## How to complete this task:
Reproduce the following data exactly, minus any images.

## Dataset entries:
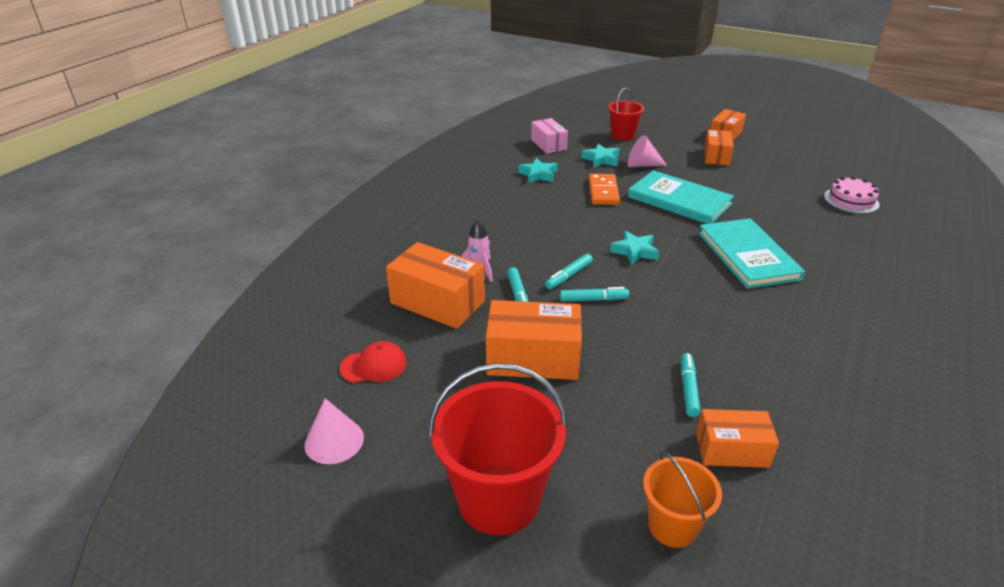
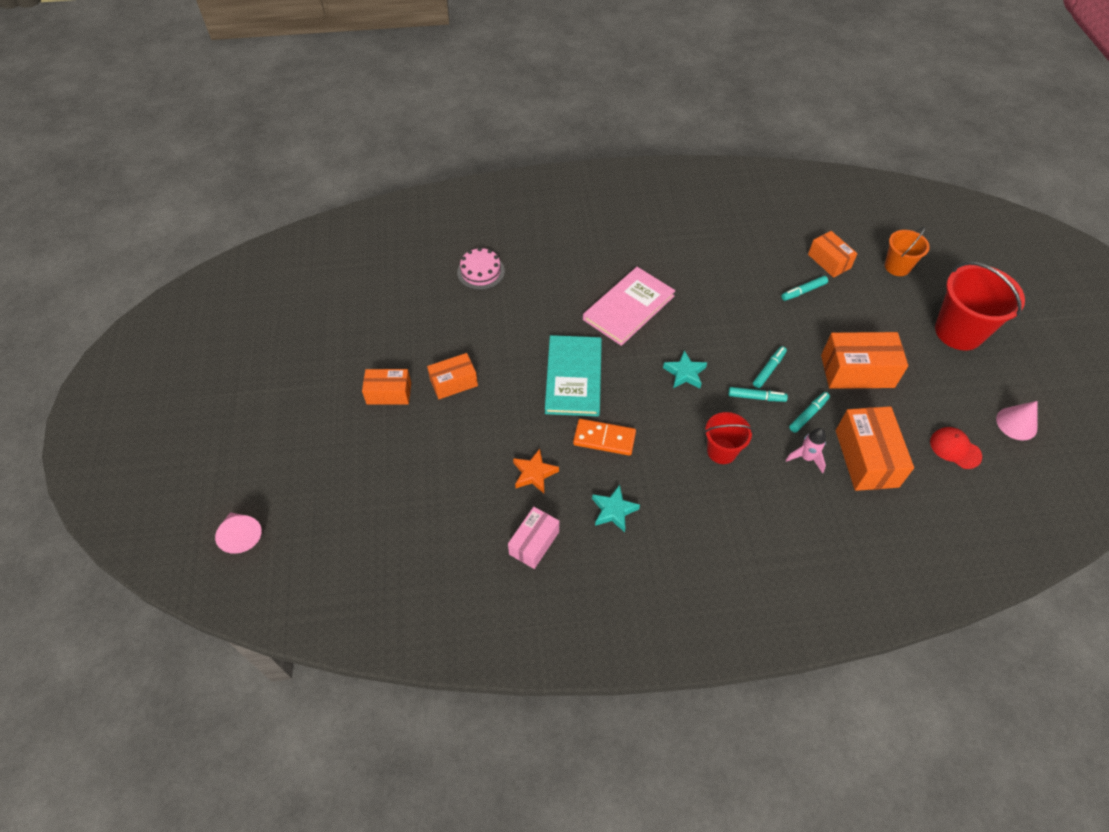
camera: 125 degrees left, 20 degrees up
(533, 358) = (857, 371): orange box -> orange box turned 60 degrees counterclockwise
(593, 299) = (769, 370): turquoise marker -> turquoise marker turned 75 degrees clockwise
(601, 159) = (534, 473): turquoise star -> orange star
(603, 192) = (604, 439): orange domino -> orange domino turned 45 degrees clockwise
(623, 135) = (455, 483): red bucket -> red bucket (721, 451)
(642, 165) = (521, 433): pink cone -> pink cone (241, 535)
(747, 256) = (629, 308): turquoise book -> pink book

## Result for this exercise:
camera: 125 degrees left, 20 degrees up
(533, 358) = (857, 371): orange box -> orange box turned 60 degrees counterclockwise
(593, 299) = (769, 370): turquoise marker -> turquoise marker turned 75 degrees clockwise
(601, 159) = (534, 473): turquoise star -> orange star
(603, 192) = (604, 439): orange domino -> orange domino turned 45 degrees clockwise
(623, 135) = (455, 483): red bucket -> red bucket (721, 451)
(642, 165) = (521, 433): pink cone -> pink cone (241, 535)
(747, 256) = (629, 308): turquoise book -> pink book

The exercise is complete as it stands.